Available data START

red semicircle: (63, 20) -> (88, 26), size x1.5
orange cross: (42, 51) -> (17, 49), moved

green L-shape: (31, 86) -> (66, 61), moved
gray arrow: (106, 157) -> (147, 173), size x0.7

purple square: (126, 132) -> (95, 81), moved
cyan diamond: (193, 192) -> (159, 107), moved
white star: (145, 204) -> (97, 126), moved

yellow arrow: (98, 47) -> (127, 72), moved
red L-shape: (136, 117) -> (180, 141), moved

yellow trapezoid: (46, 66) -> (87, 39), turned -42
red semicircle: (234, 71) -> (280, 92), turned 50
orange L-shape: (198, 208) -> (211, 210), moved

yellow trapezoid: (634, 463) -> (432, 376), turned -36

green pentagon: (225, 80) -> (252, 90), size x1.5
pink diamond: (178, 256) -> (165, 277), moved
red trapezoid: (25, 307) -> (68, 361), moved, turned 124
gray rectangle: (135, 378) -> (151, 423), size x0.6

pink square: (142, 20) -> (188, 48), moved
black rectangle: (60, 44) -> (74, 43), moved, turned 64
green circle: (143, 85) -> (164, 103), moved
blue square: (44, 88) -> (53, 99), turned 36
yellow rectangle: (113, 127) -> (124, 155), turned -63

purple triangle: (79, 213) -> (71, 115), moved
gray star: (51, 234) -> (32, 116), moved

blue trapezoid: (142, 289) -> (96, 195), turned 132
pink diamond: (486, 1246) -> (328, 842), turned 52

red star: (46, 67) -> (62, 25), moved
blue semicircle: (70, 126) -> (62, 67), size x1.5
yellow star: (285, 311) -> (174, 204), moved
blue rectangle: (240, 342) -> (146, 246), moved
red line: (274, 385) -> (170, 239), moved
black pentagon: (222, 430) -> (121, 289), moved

Available data END

Task item: Above are the records; print exactly the lines from the line with "yellow trapezoid: (46, 66)" to the line with "red line: (274, 385) -> (170, 239), moved", including both, and nothing else.

Finished exercise:
yellow trapezoid: (46, 66) -> (87, 39), turned -42
red semicircle: (234, 71) -> (280, 92), turned 50
orange L-shape: (198, 208) -> (211, 210), moved

yellow trapezoid: (634, 463) -> (432, 376), turned -36

green pentagon: (225, 80) -> (252, 90), size x1.5
pink diamond: (178, 256) -> (165, 277), moved
red trapezoid: (25, 307) -> (68, 361), moved, turned 124
gray rectangle: (135, 378) -> (151, 423), size x0.6

pink square: (142, 20) -> (188, 48), moved
black rectangle: (60, 44) -> (74, 43), moved, turned 64
green circle: (143, 85) -> (164, 103), moved
blue square: (44, 88) -> (53, 99), turned 36
yellow rectangle: (113, 127) -> (124, 155), turned -63

purple triangle: (79, 213) -> (71, 115), moved
gray star: (51, 234) -> (32, 116), moved

blue trapezoid: (142, 289) -> (96, 195), turned 132
pink diamond: (486, 1246) -> (328, 842), turned 52

red star: (46, 67) -> (62, 25), moved
blue semicircle: (70, 126) -> (62, 67), size x1.5
yellow star: (285, 311) -> (174, 204), moved
blue rectangle: (240, 342) -> (146, 246), moved
red line: (274, 385) -> (170, 239), moved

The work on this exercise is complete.